◆ **Data under study**:
*** Begin section ***
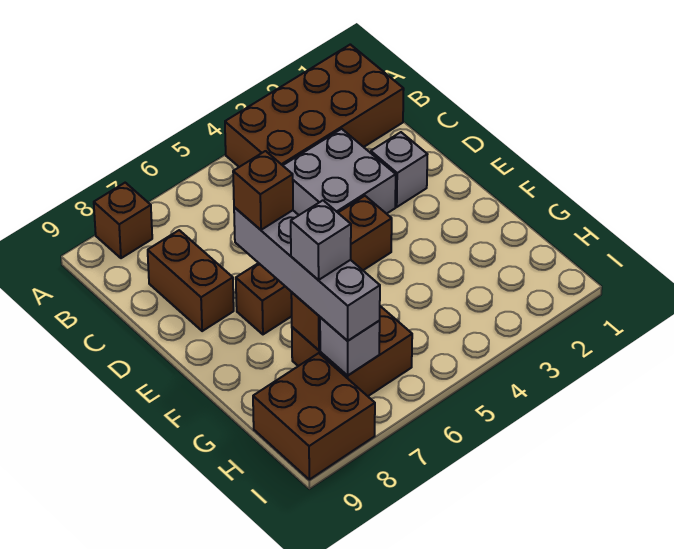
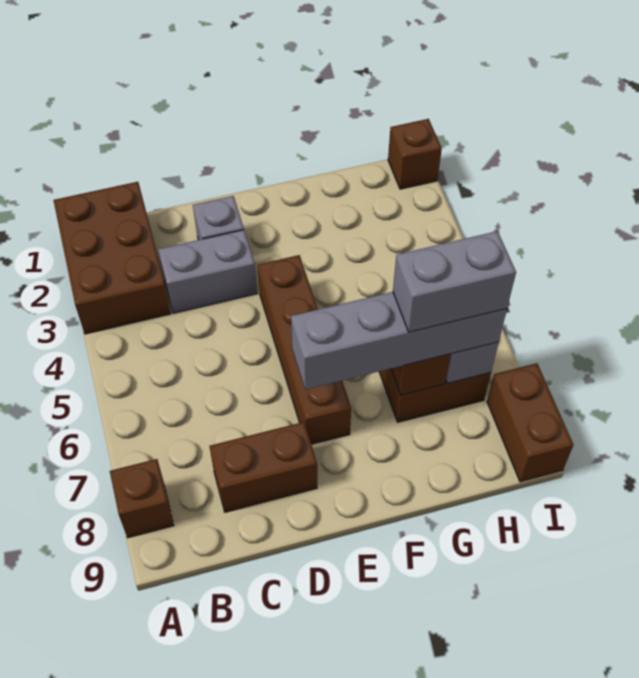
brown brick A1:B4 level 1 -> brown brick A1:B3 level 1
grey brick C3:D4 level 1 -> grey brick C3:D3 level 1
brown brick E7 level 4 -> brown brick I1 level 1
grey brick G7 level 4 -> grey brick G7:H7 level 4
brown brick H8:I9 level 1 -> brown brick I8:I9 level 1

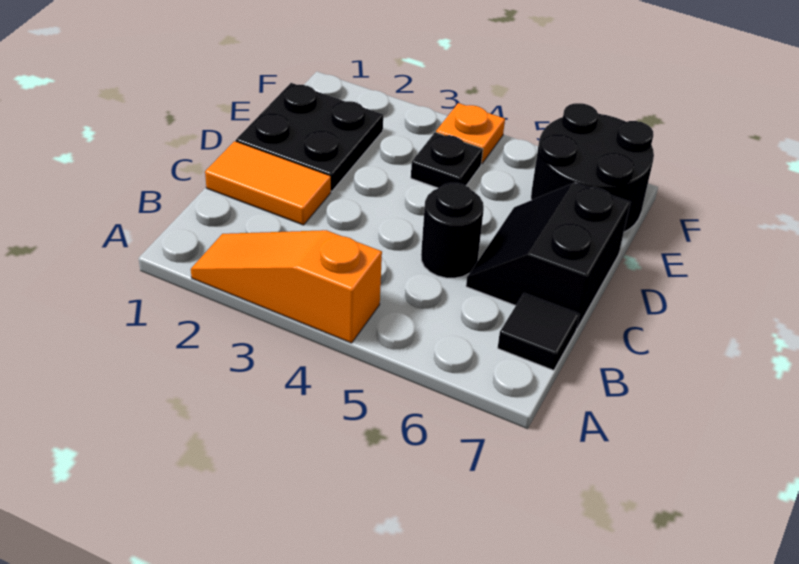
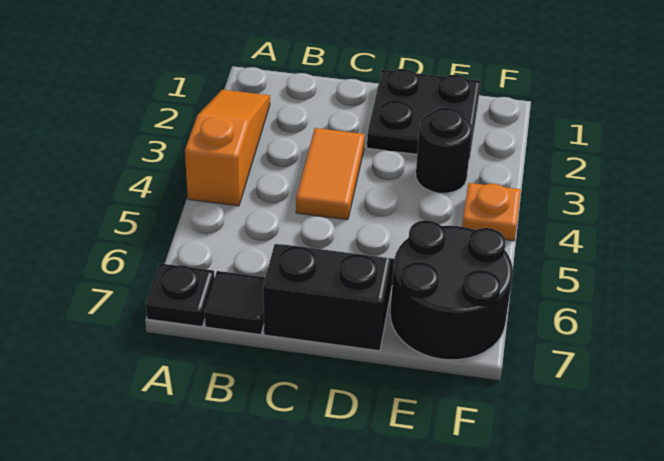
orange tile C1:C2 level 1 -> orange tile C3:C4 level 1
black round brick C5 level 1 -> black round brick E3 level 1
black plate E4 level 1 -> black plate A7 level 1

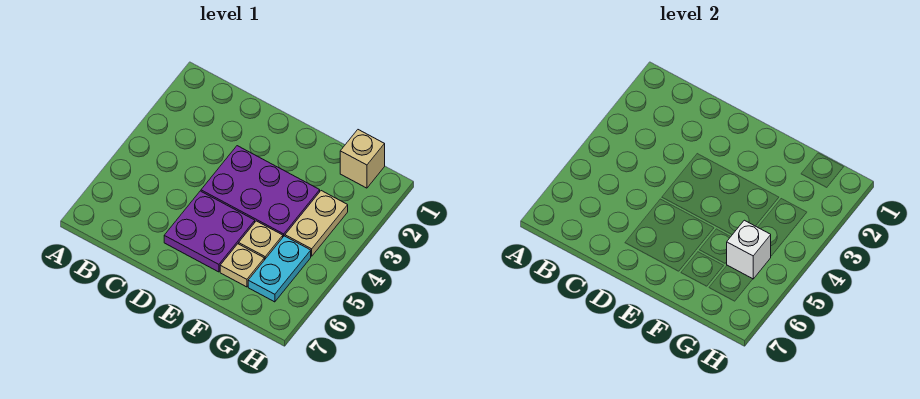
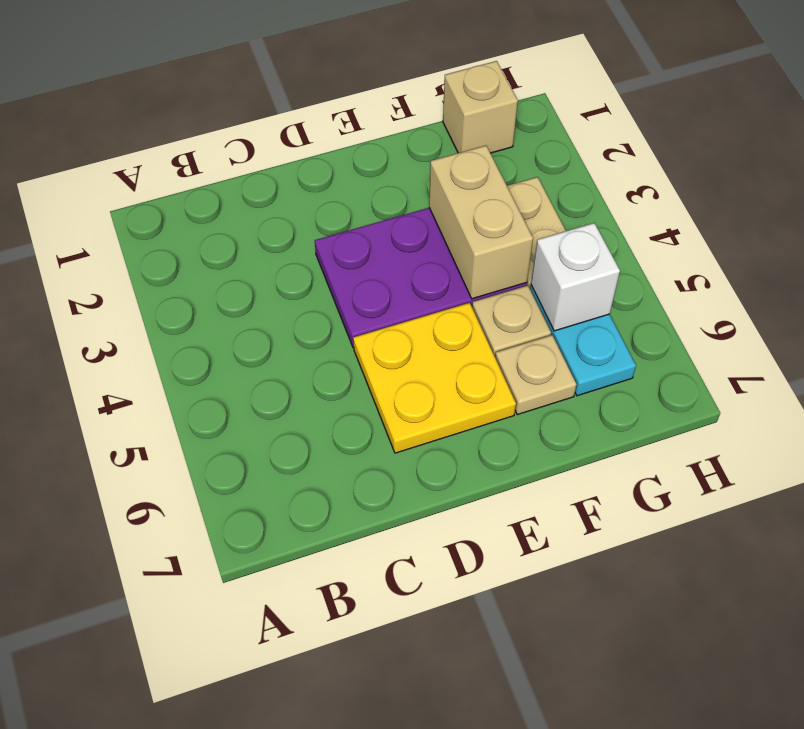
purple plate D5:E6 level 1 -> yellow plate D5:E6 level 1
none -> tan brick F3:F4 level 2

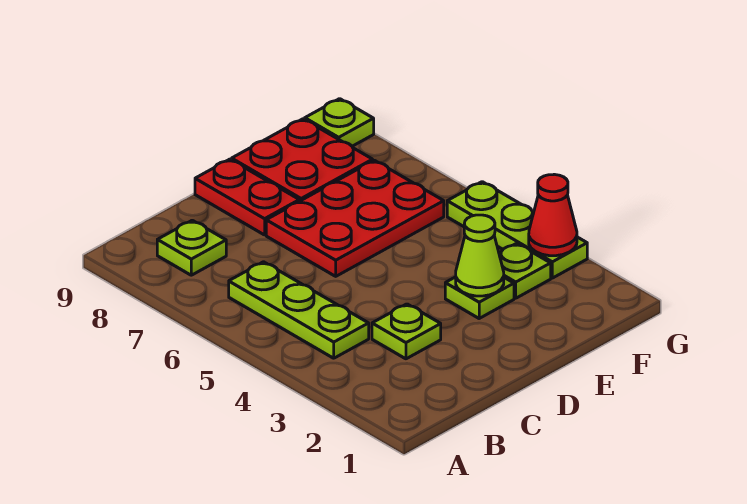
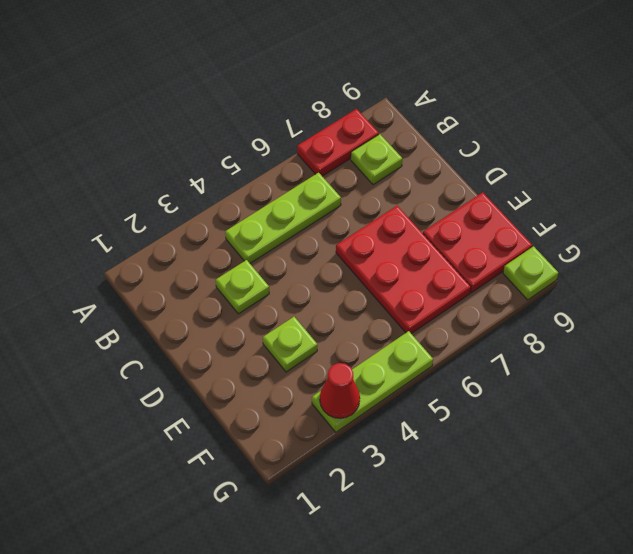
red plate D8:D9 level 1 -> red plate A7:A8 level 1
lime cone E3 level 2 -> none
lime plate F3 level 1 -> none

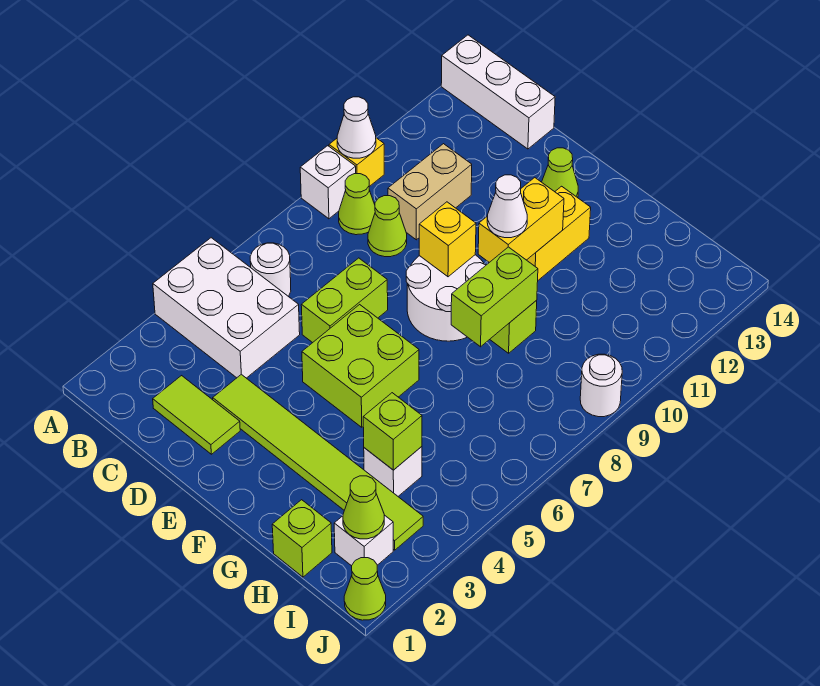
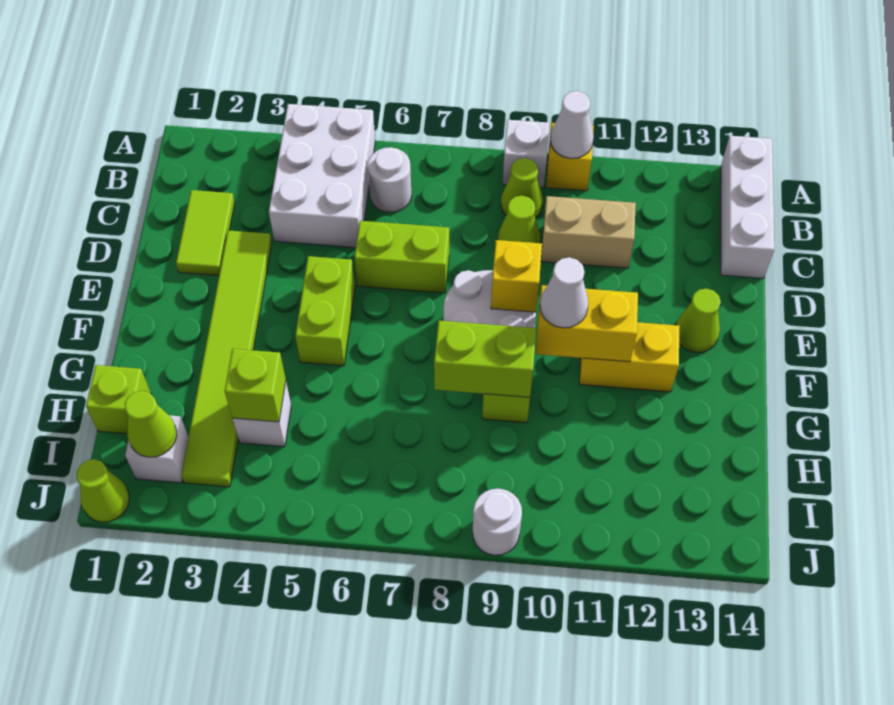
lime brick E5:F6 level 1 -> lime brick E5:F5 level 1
*** End section ***
◆ **Your assignment**: From the line containing "orange tile C1:C2" through the last line of the records above, reproduce every line exactly, leaving out the pictures.

◆ **Task output**:
orange tile C1:C2 level 1 -> orange tile C3:C4 level 1
black round brick C5 level 1 -> black round brick E3 level 1
black plate E4 level 1 -> black plate A7 level 1

purple plate D5:E6 level 1 -> yellow plate D5:E6 level 1
none -> tan brick F3:F4 level 2

red plate D8:D9 level 1 -> red plate A7:A8 level 1
lime cone E3 level 2 -> none
lime plate F3 level 1 -> none

lime brick E5:F6 level 1 -> lime brick E5:F5 level 1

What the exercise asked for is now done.